START Working data
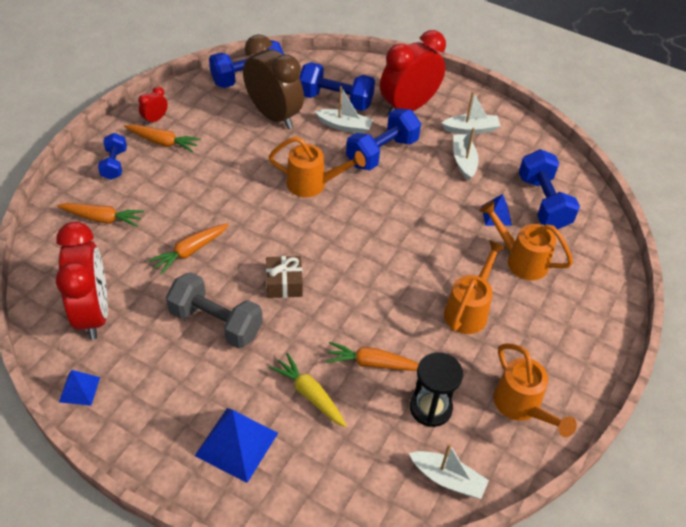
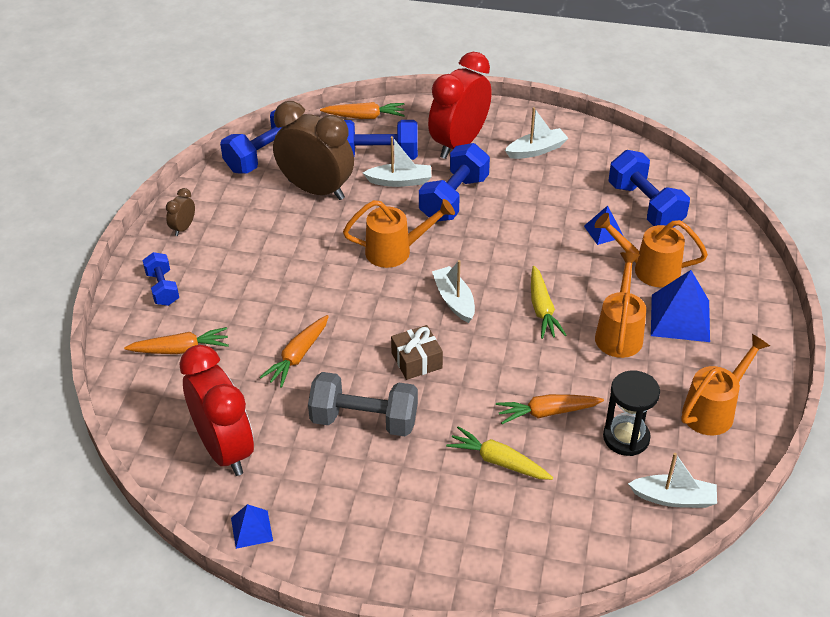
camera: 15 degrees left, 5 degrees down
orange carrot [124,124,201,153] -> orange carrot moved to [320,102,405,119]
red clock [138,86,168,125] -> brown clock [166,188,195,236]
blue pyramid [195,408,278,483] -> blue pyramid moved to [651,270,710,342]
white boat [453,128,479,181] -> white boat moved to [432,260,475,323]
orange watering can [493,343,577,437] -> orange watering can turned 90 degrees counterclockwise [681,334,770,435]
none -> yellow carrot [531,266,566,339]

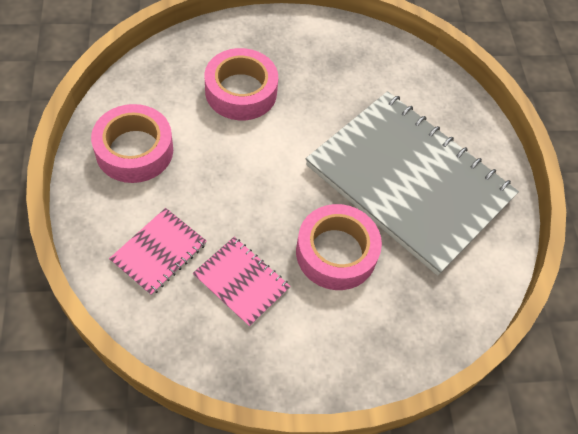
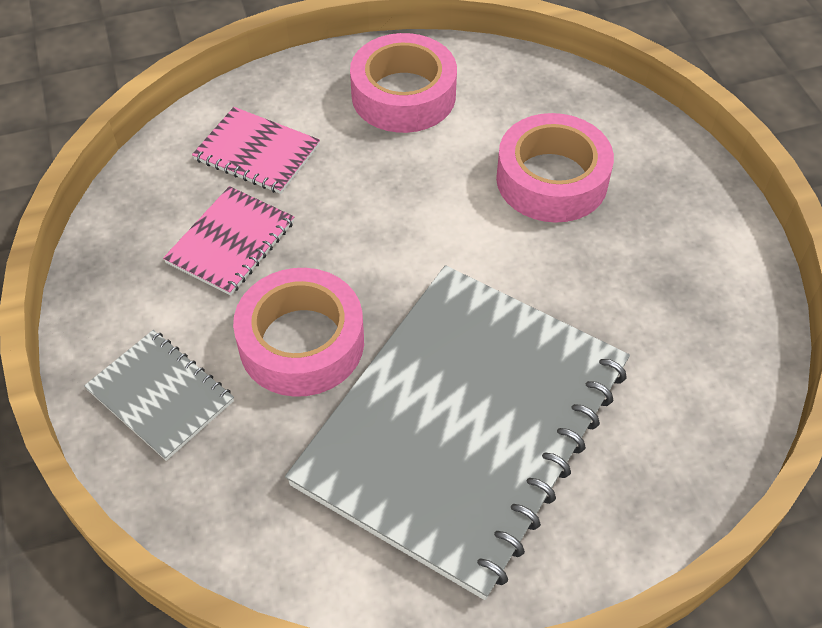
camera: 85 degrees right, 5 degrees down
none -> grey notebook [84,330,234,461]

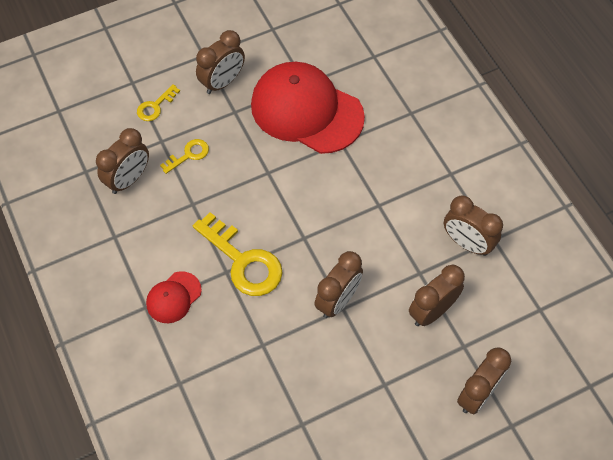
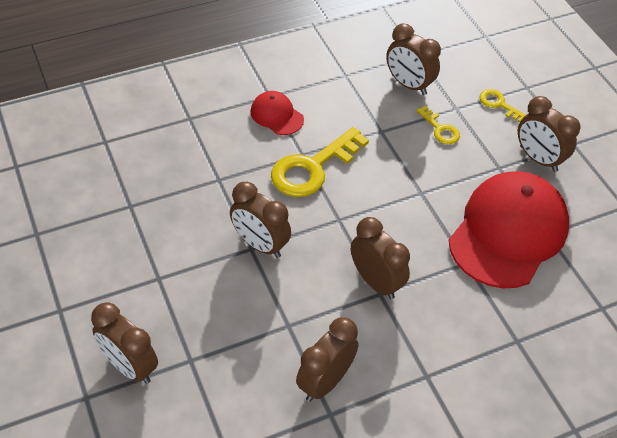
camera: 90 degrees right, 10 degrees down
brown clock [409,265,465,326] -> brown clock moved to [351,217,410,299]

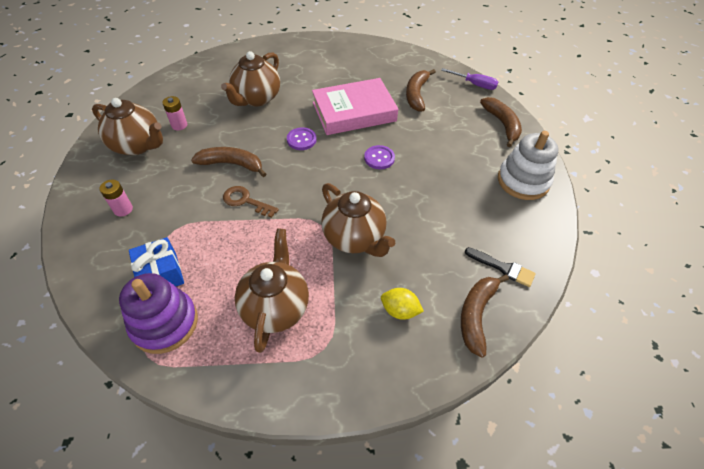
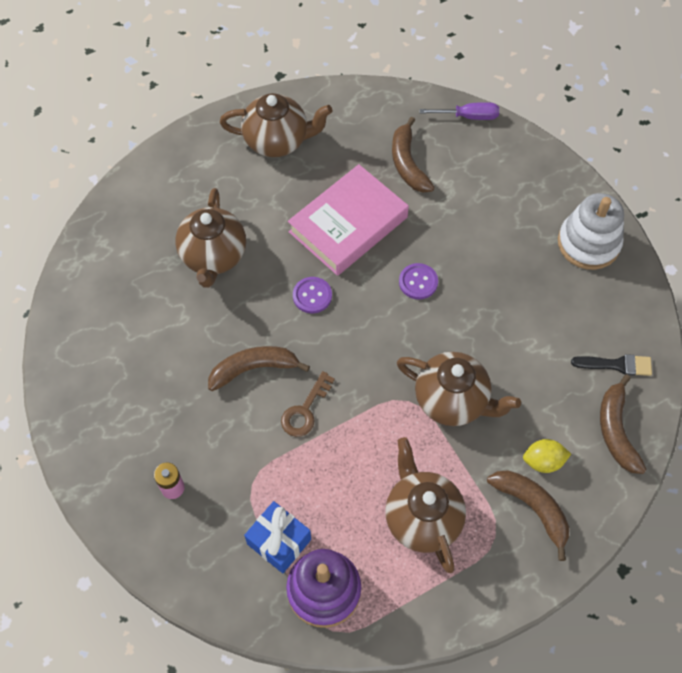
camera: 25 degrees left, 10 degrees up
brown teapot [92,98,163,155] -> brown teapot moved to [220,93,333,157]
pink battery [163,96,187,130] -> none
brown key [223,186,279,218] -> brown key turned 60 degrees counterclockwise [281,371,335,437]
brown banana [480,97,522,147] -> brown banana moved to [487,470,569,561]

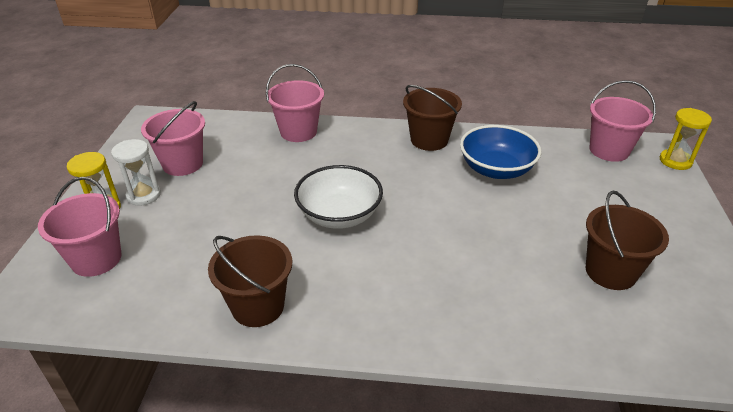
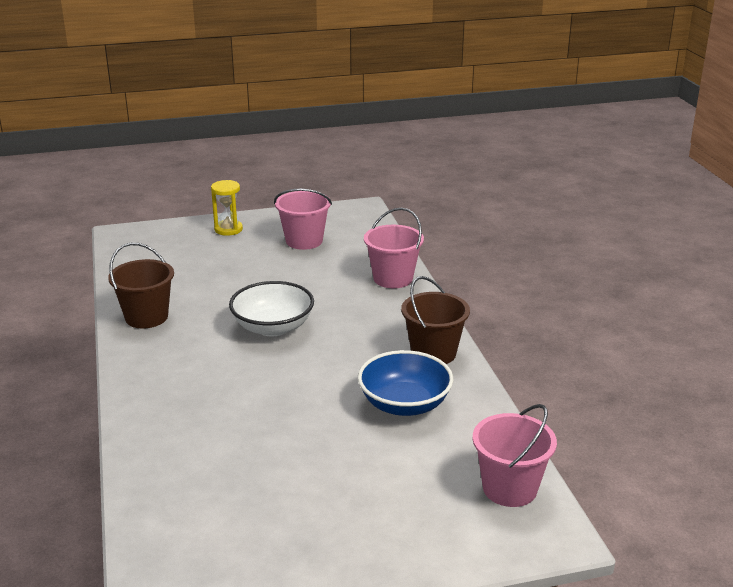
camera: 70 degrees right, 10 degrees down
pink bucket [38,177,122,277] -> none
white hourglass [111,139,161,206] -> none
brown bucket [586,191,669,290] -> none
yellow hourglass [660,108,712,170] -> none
END Working data
Assignment:
Each line above from the one containing "pink battery [163,96,187,130] -> none" through the one containing "white hourglass [111,139,161,206] -> none" is to be returned verbatim. Nothing else, and no pictures.

Exercise response:
pink battery [163,96,187,130] -> none
brown key [223,186,279,218] -> brown key turned 60 degrees counterclockwise [281,371,335,437]
brown banana [480,97,522,147] -> brown banana moved to [487,470,569,561]

camera: 70 degrees right, 10 degrees down
pink bucket [38,177,122,277] -> none
white hourglass [111,139,161,206] -> none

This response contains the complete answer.